Type out the data exactly as given. Skip any image.

Exercise data below:

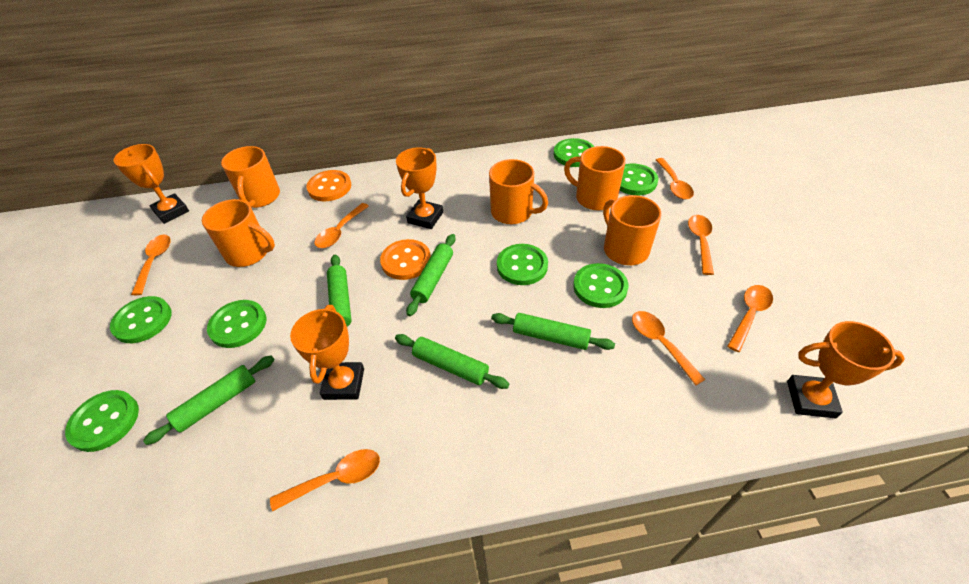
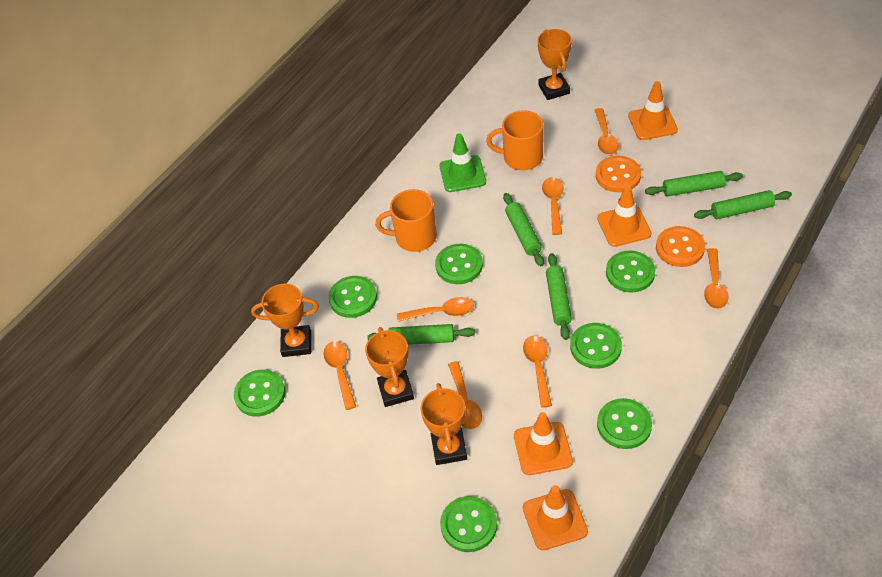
green traffic cone: 0 -> 1
orange mug: 5 -> 2
orange traffic cone: 0 -> 4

End of Exercise data.

### Task output:
green traffic cone: 0 -> 1
orange mug: 5 -> 2
orange traffic cone: 0 -> 4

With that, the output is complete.